*WORK ITEM*:
Quote the data below in full, minus the images.

------ SUPPLIED MATERIAL

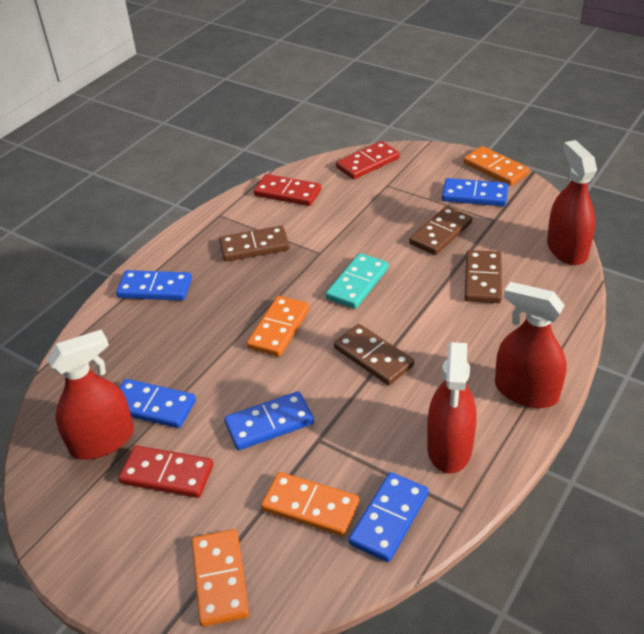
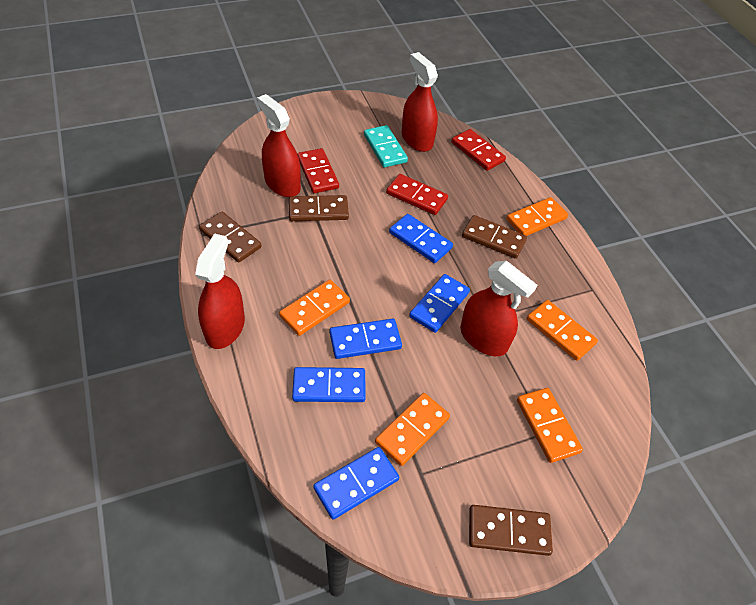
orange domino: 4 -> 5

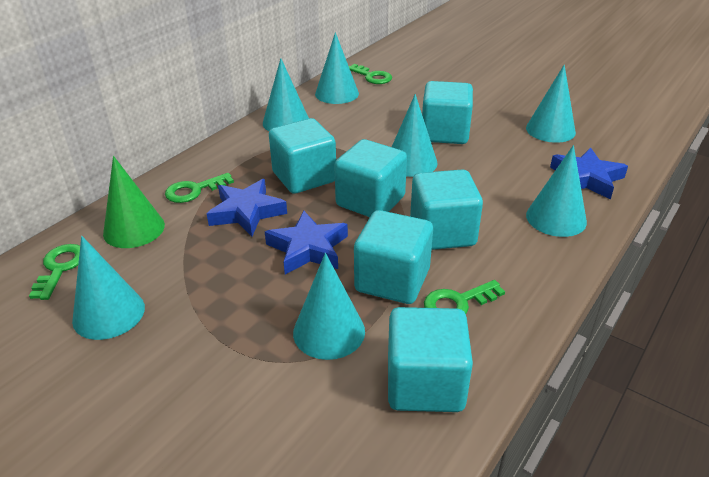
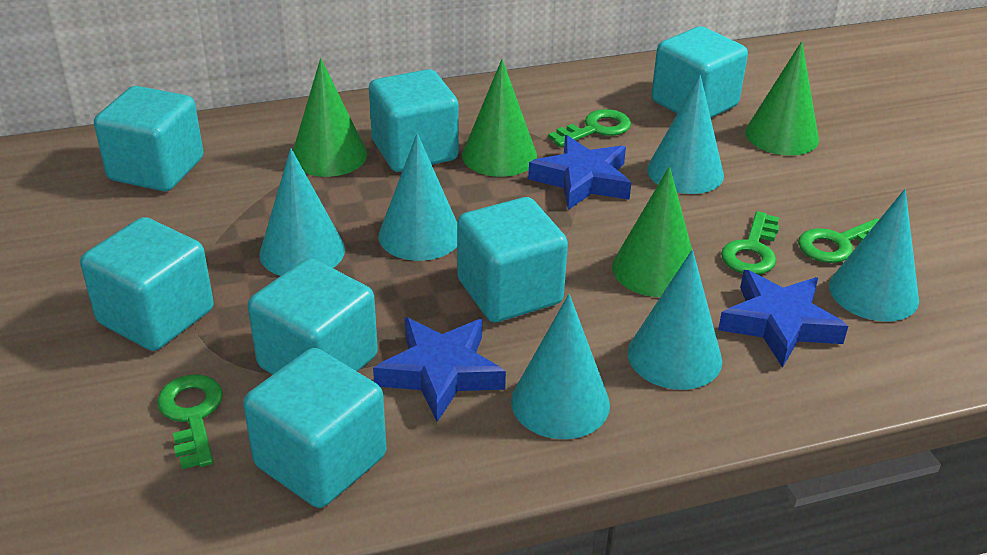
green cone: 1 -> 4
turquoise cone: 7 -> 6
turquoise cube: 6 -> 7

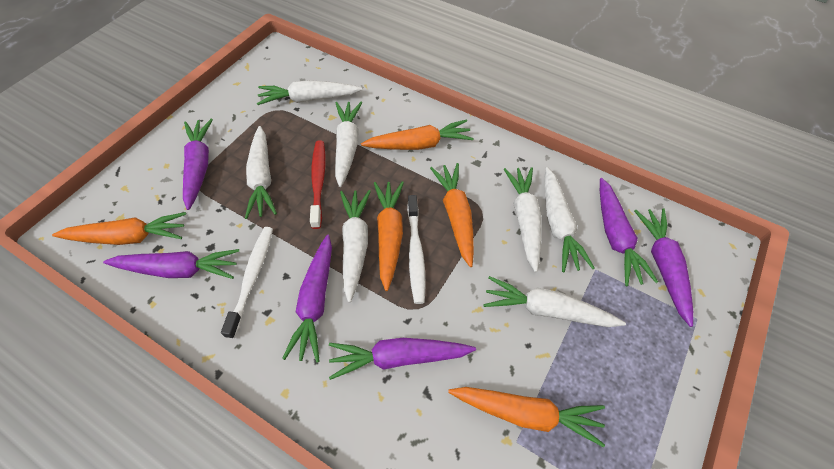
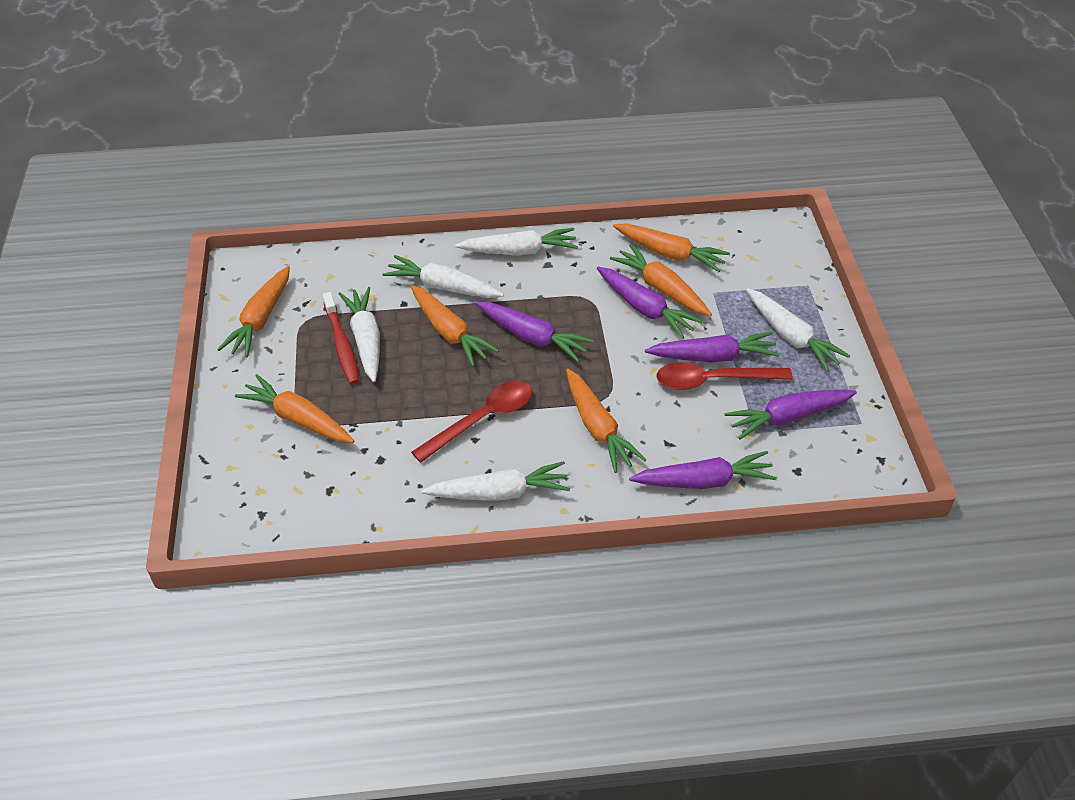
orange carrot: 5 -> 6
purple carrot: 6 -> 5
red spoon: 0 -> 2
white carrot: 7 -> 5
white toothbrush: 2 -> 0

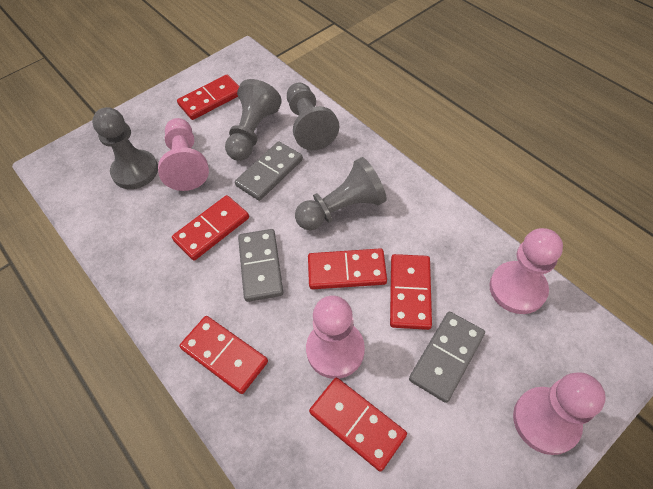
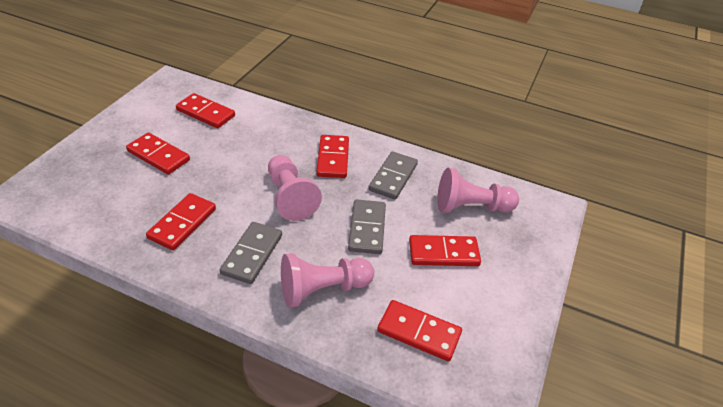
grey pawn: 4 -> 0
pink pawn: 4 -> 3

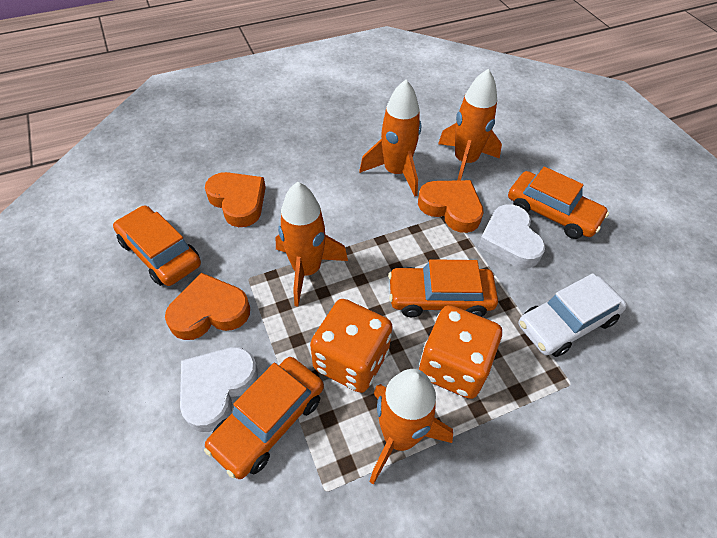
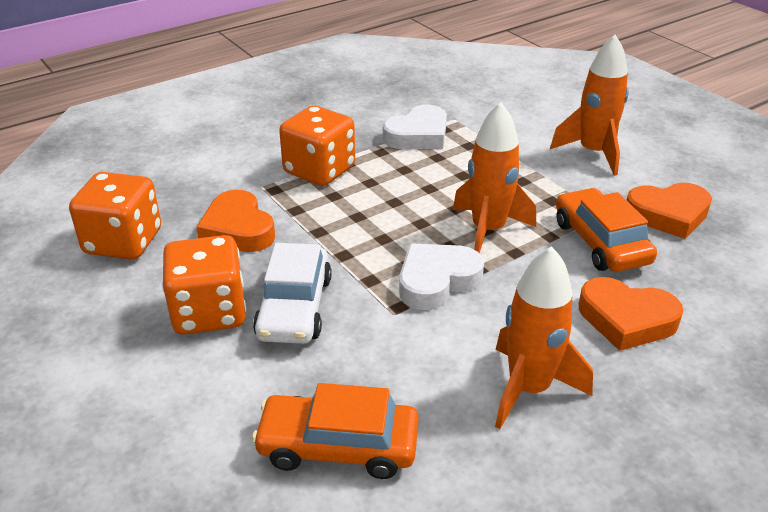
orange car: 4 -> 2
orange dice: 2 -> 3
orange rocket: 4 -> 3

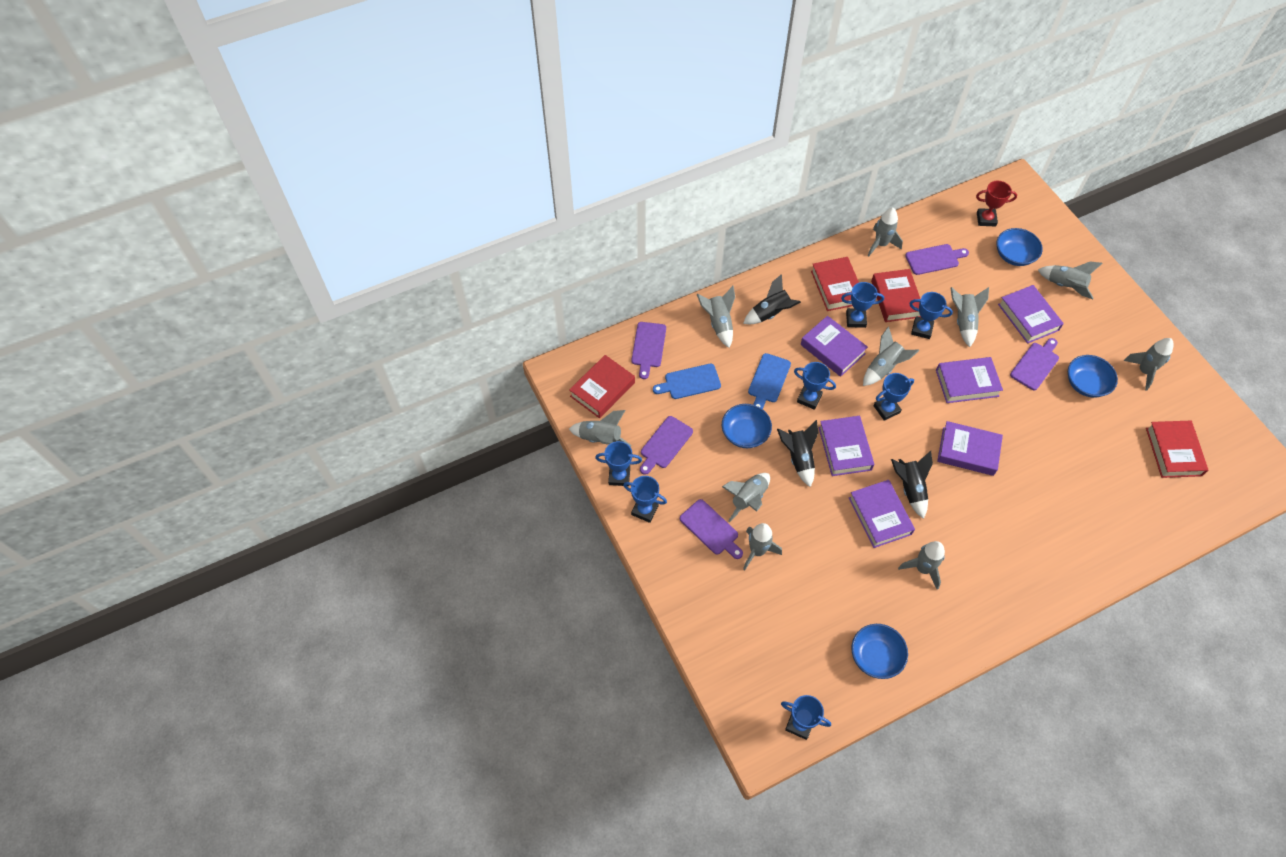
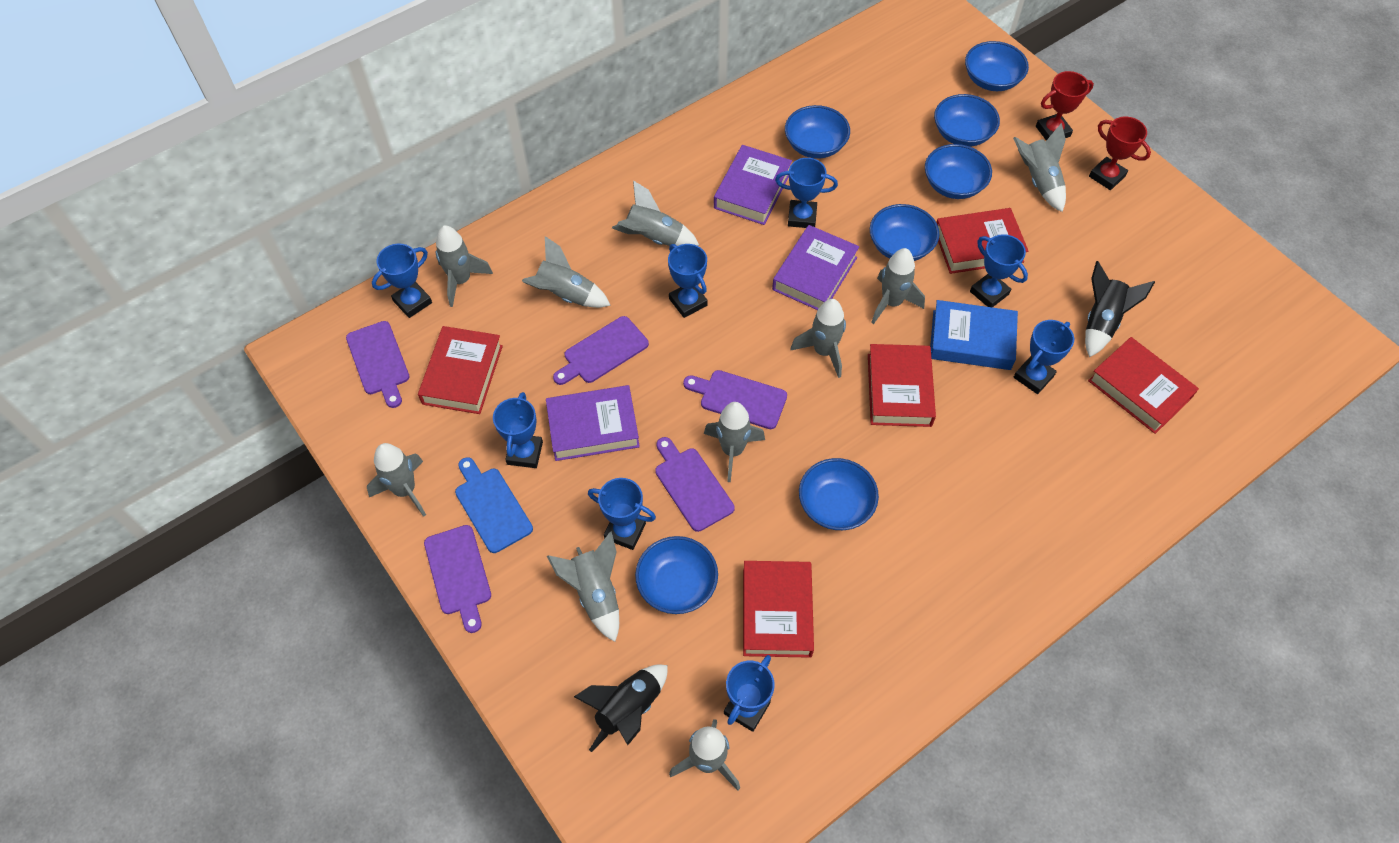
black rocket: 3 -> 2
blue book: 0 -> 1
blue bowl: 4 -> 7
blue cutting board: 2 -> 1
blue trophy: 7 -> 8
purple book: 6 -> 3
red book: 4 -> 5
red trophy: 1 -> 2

------------

*OUTPUT FOR THIS EXERCISE*:
orange domino: 4 -> 5

green cone: 1 -> 4
turquoise cone: 7 -> 6
turquoise cube: 6 -> 7

orange carrot: 5 -> 6
purple carrot: 6 -> 5
red spoon: 0 -> 2
white carrot: 7 -> 5
white toothbrush: 2 -> 0

grey pawn: 4 -> 0
pink pawn: 4 -> 3

orange car: 4 -> 2
orange dice: 2 -> 3
orange rocket: 4 -> 3

black rocket: 3 -> 2
blue book: 0 -> 1
blue bowl: 4 -> 7
blue cutting board: 2 -> 1
blue trophy: 7 -> 8
purple book: 6 -> 3
red book: 4 -> 5
red trophy: 1 -> 2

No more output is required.